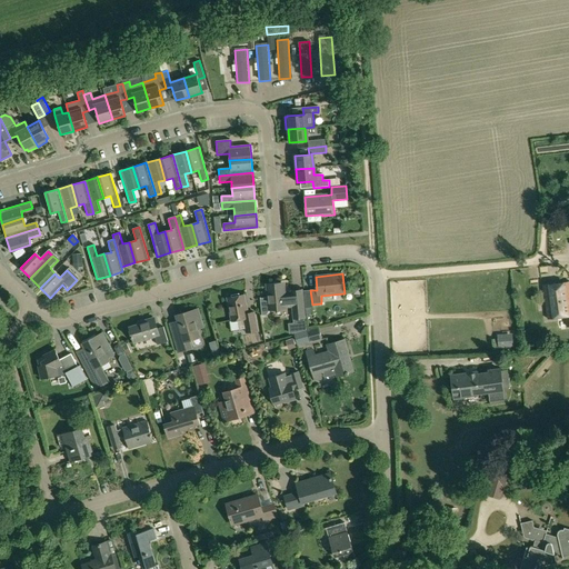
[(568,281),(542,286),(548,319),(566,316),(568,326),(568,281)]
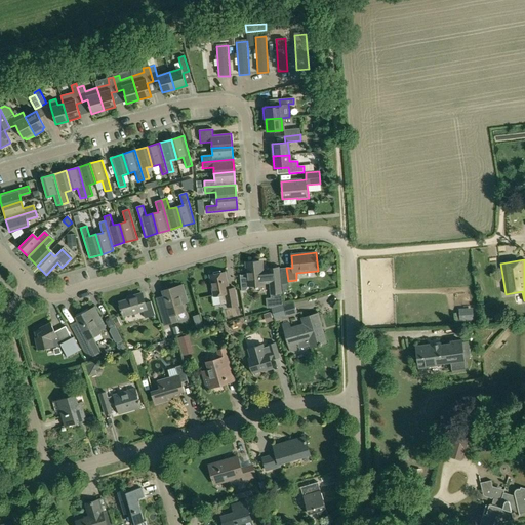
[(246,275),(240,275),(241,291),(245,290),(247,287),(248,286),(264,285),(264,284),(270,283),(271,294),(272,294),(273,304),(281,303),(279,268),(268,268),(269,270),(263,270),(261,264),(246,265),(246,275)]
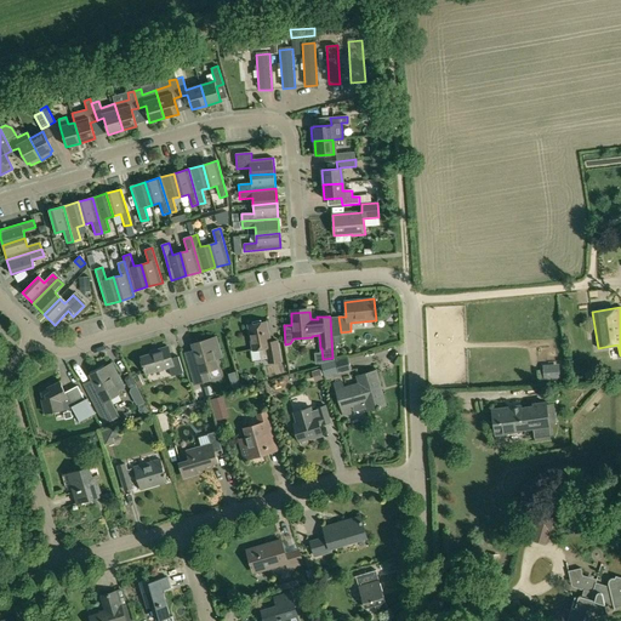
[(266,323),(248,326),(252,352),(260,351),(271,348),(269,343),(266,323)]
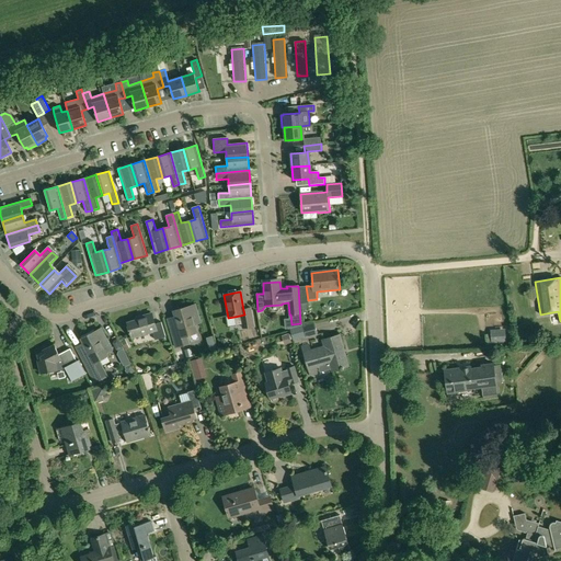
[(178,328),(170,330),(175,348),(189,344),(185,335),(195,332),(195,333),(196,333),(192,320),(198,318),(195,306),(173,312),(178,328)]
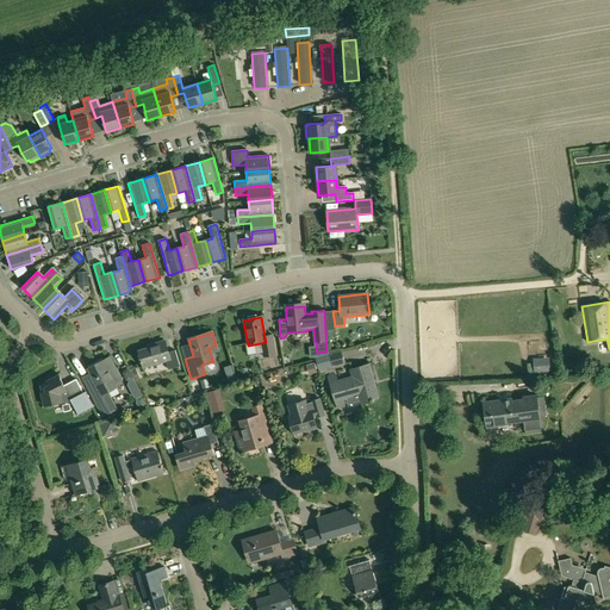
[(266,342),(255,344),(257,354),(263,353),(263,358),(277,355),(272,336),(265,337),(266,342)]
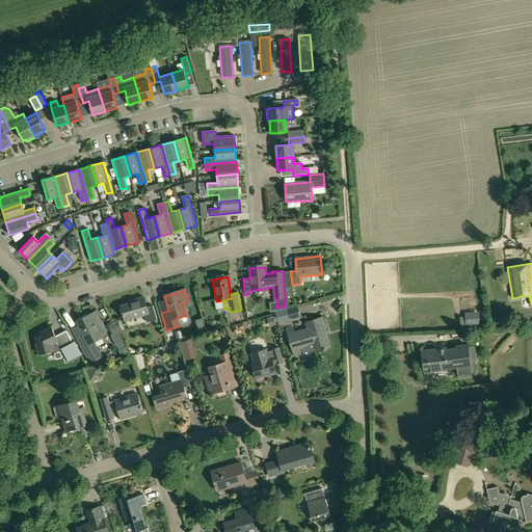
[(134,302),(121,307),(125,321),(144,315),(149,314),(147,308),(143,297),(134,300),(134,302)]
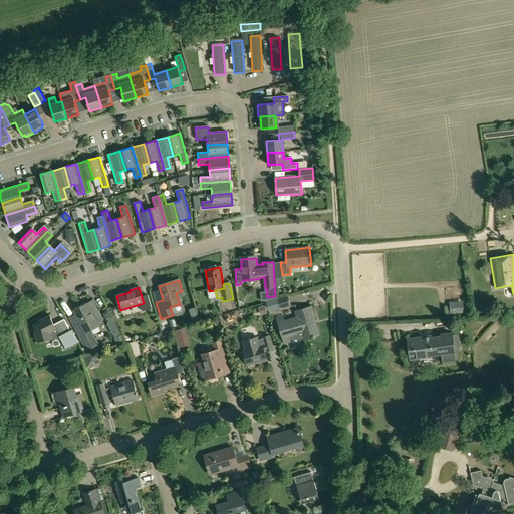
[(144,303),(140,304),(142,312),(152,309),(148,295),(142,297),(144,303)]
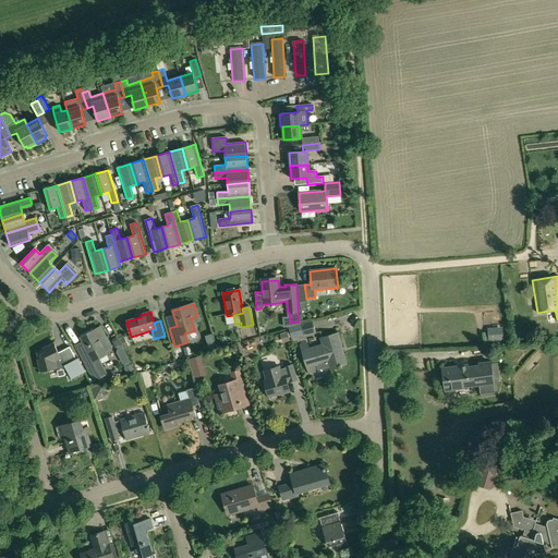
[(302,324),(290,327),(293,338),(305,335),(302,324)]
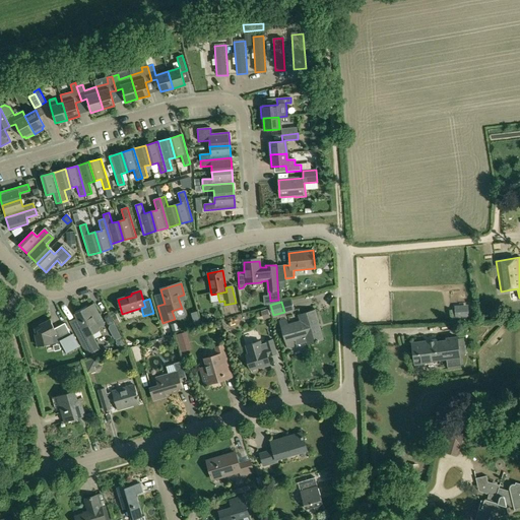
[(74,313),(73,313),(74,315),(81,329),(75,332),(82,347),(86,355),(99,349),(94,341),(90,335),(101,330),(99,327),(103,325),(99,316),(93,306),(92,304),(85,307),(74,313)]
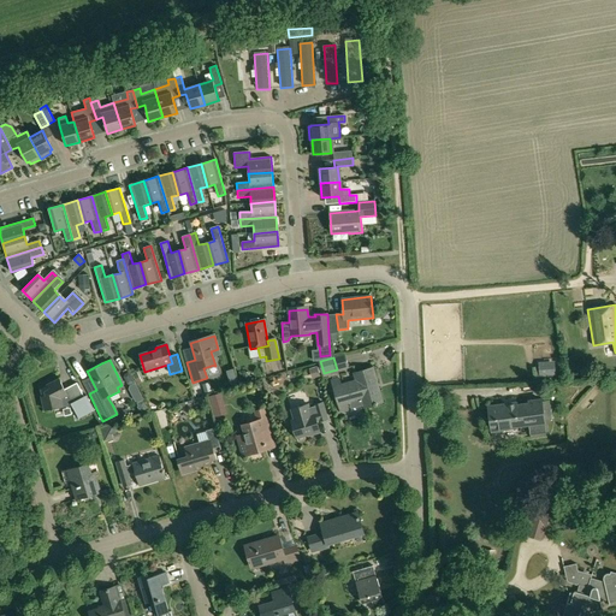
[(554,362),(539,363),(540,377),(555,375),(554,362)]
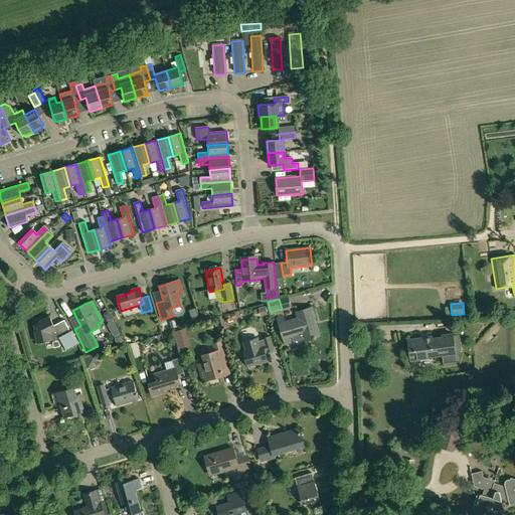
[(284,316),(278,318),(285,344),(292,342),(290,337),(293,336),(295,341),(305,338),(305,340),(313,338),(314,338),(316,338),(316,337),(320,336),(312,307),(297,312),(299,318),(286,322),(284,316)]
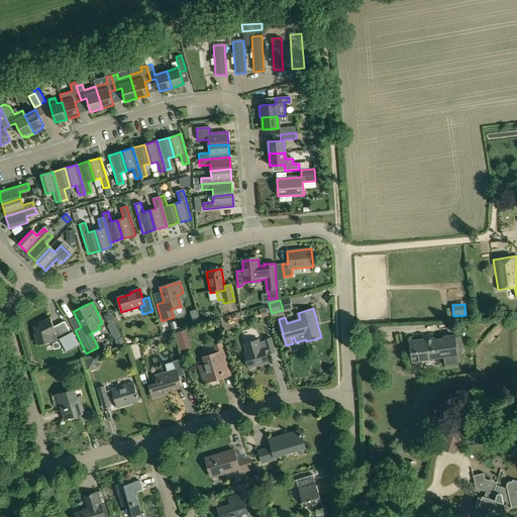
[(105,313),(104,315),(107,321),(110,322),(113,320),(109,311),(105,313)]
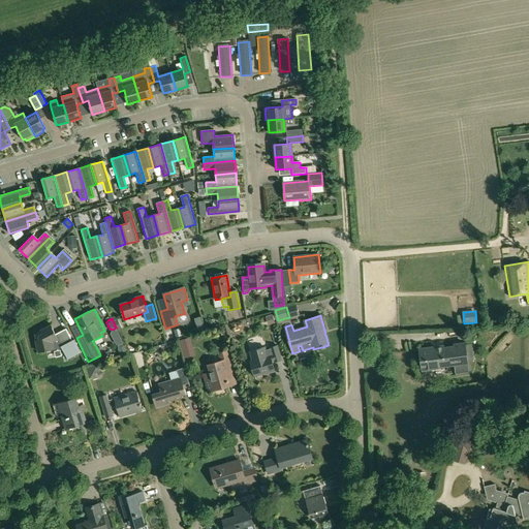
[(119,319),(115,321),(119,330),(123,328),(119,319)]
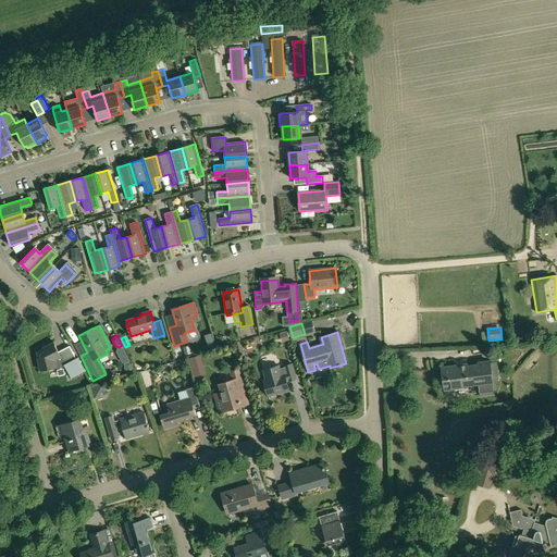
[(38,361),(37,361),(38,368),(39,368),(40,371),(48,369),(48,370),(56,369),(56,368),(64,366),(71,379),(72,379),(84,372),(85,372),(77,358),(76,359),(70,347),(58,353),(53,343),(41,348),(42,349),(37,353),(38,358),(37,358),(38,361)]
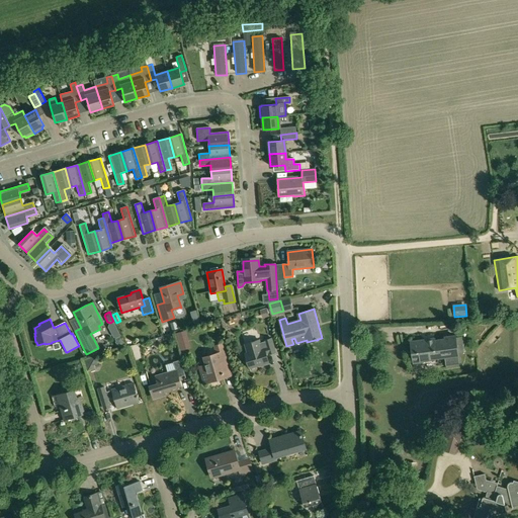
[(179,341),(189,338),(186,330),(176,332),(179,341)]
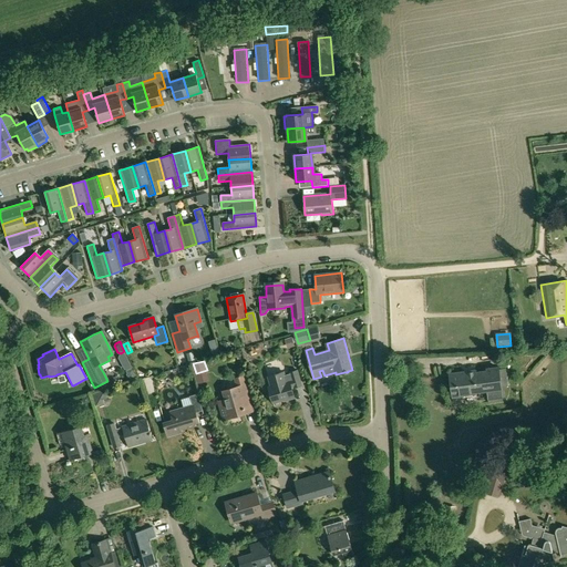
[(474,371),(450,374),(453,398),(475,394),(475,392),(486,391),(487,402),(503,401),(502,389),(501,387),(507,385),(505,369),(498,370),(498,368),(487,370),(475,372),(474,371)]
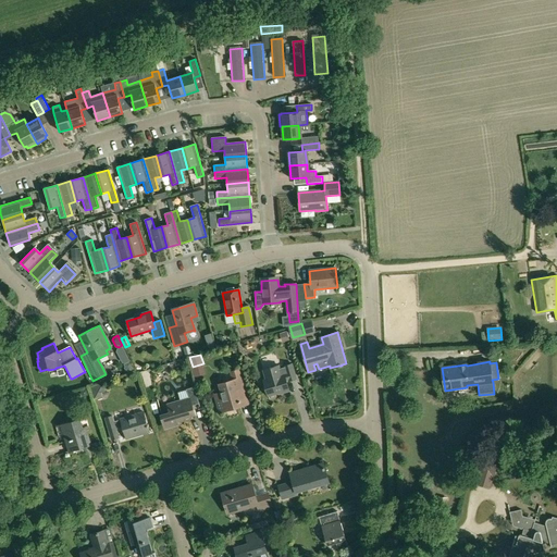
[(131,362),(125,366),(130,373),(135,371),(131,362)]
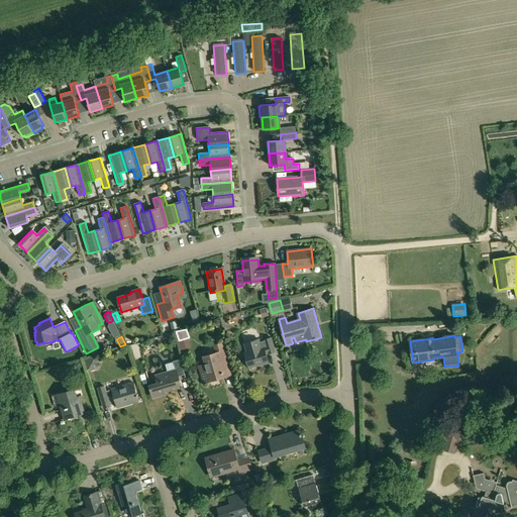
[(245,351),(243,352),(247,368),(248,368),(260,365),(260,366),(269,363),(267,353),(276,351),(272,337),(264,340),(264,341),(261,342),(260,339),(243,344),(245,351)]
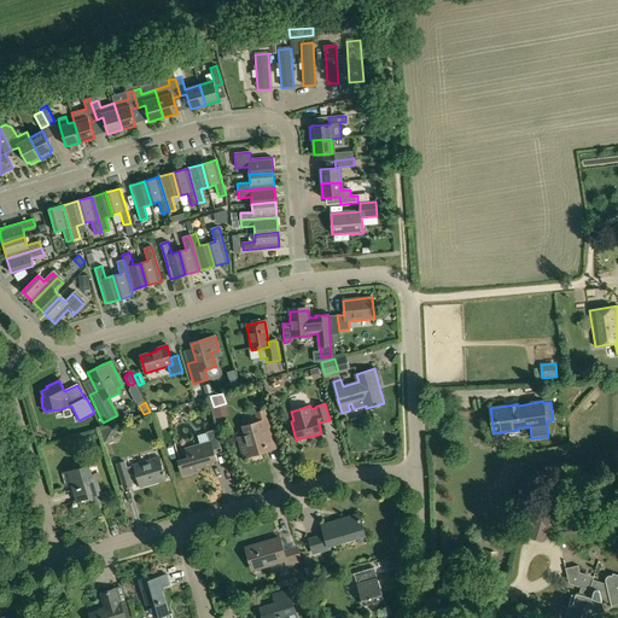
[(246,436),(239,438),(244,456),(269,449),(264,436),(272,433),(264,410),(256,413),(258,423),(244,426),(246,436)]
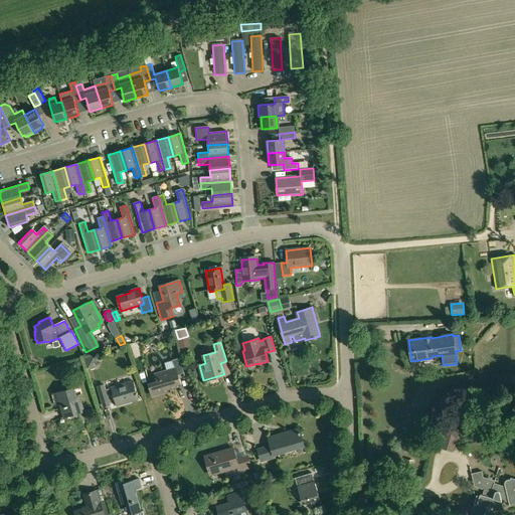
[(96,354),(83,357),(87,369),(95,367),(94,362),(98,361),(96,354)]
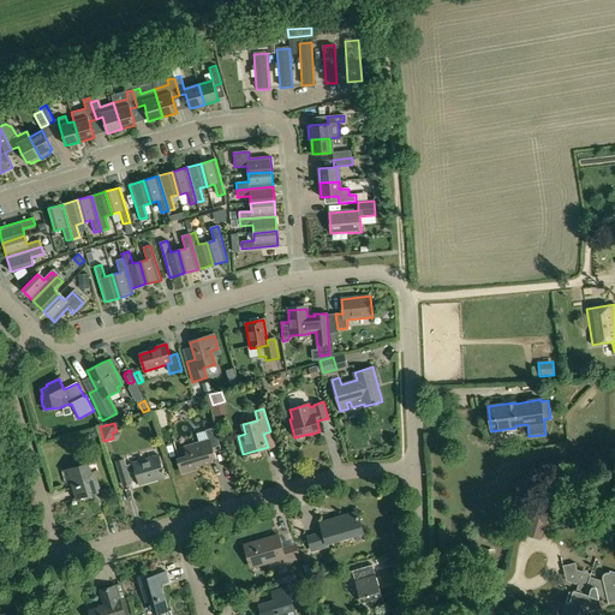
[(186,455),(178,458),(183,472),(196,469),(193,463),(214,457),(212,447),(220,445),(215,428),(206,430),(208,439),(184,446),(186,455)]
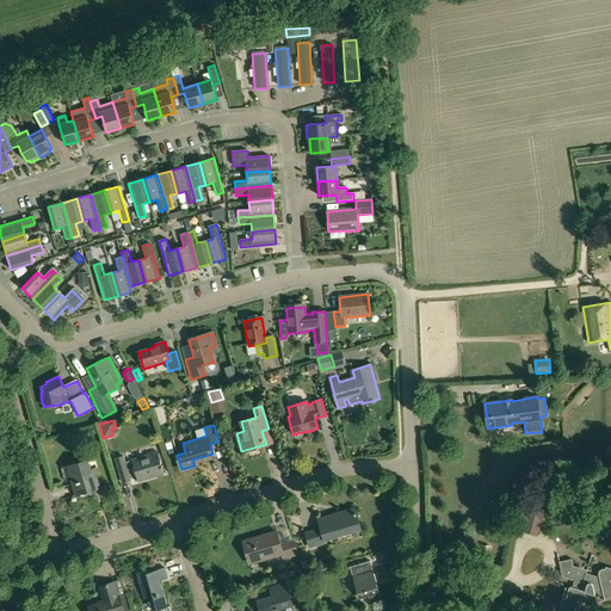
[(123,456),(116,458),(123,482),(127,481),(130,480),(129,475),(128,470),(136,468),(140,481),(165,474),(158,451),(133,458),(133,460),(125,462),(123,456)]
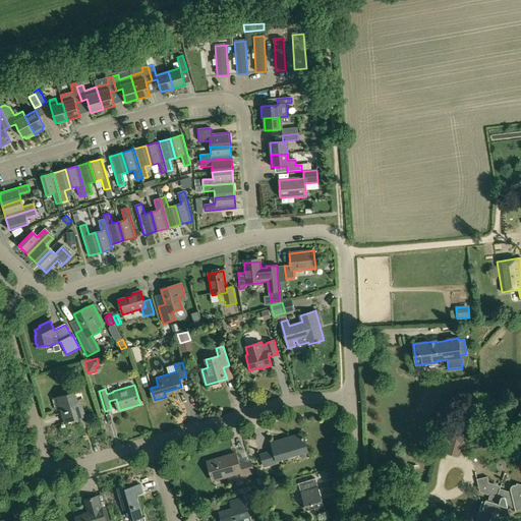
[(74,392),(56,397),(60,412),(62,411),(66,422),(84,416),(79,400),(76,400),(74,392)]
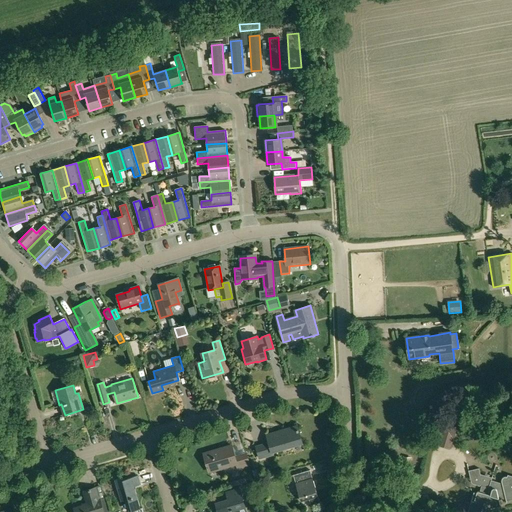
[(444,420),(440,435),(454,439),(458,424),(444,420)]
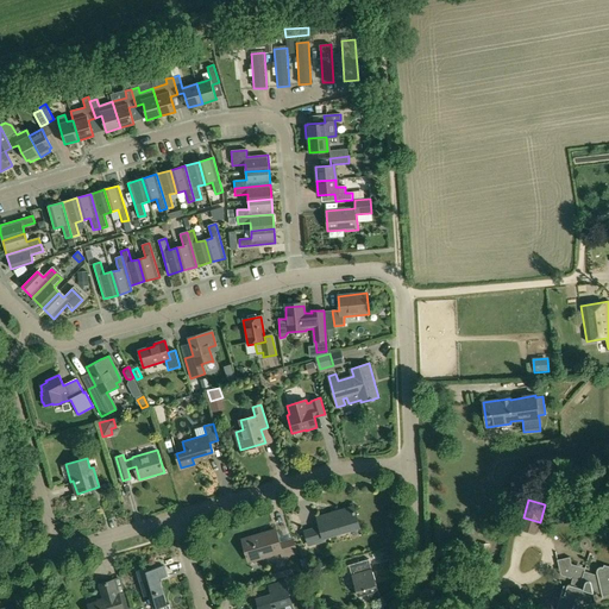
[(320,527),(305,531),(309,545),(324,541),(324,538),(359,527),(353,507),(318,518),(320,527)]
----------------
Work to complete: Restate word for word the lines beginning with the one that contains "[(131,362),(125,366),(130,373),(135,371),(131,362)]" and ending with the last line of the listing; pictures stay out.

Answer:
[(131,362),(125,366),(130,373),(135,371),(131,362)]
[(245,351),(243,352),(247,368),(248,368),(260,365),(260,366),(269,363),(267,353),(276,351),(272,337),(264,340),(264,341),(261,342),(260,339),(243,344),(245,351)]
[(246,436),(239,438),(244,456),(269,449),(264,436),(272,433),(264,410),(256,413),(258,423),(244,426),(246,436)]
[(96,354),(83,357),(87,369),(95,367),(94,362),(98,361),(96,354)]
[(186,455),(178,458),(183,472),(196,469),(193,463),(214,457),(212,447),(220,445),(215,428),(206,430),(208,439),(184,446),(186,455)]
[(123,456),(116,458),(123,482),(127,481),(130,480),(129,475),(128,470),(136,468),(140,481),(165,474),(158,451),(133,458),(133,460),(125,462),(123,456)]
[(74,392),(56,397),(60,412),(62,411),(66,422),(84,416),(79,400),(76,400),(74,392)]
[(444,420),(440,435),(454,439),(458,424),(444,420)]
[(320,527),(305,531),(309,545),(324,541),(324,538),(359,527),(353,507),(318,518),(320,527)]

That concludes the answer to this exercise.